- Problem
Write out exactly the lines from the one containing "to (739, 621)" through the last line of the records below, both included, and leave out any pictures.

[[ Material provided open ]]

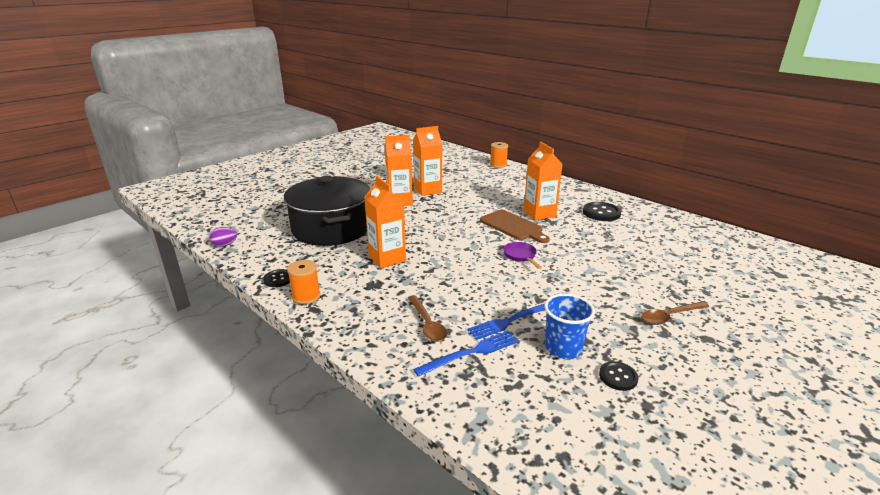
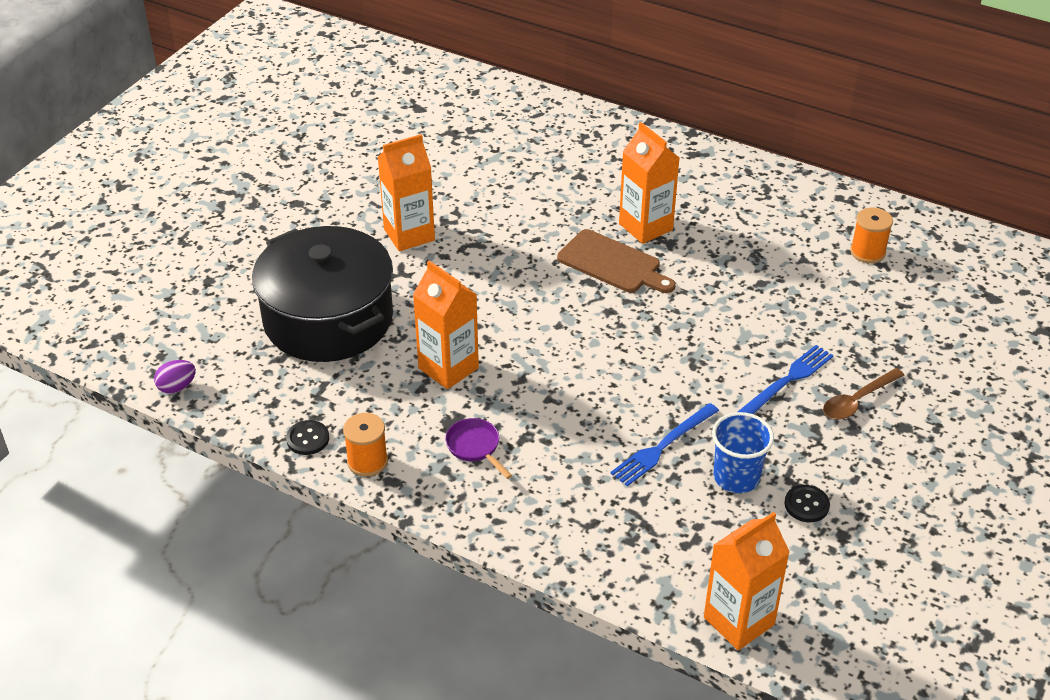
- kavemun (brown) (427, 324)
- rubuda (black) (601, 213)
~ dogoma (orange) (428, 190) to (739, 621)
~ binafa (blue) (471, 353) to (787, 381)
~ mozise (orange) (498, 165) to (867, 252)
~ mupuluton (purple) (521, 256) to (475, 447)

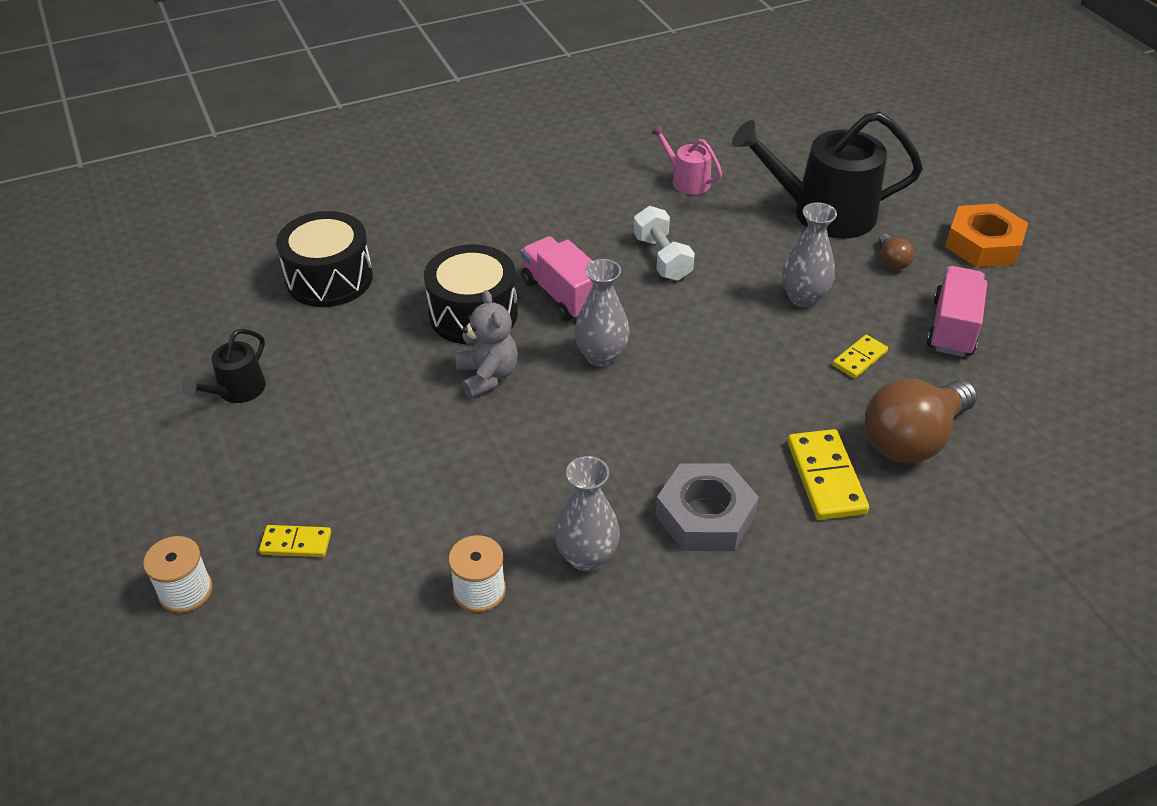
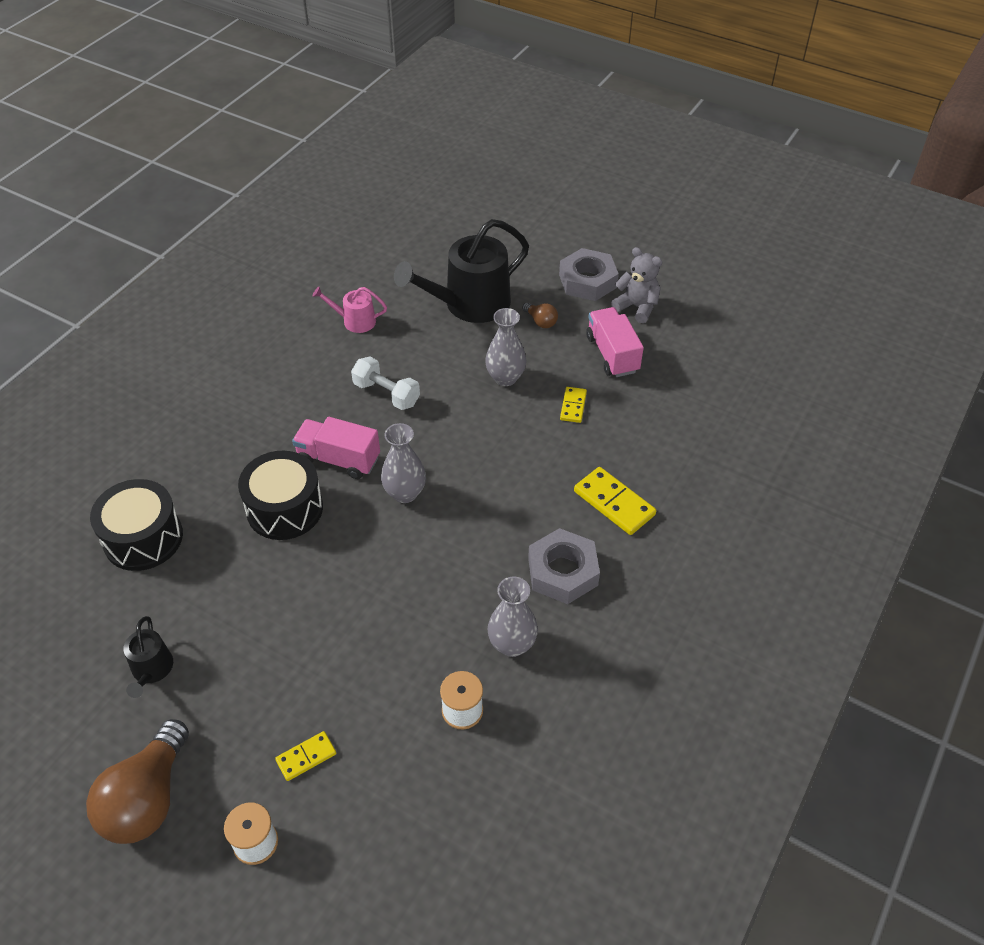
~ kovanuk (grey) (487, 376) to (637, 307)
~ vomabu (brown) (912, 439) to (147, 799)
~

[[ Material provided closed ]]

- Task result
~ dogoma (orange) (428, 190) to (739, 621)
~ binafa (blue) (471, 353) to (787, 381)
~ mozise (orange) (498, 165) to (867, 252)
~ mupuluton (purple) (521, 256) to (475, 447)

~ kovanuk (grey) (487, 376) to (637, 307)
~ vomabu (brown) (912, 439) to (147, 799)
~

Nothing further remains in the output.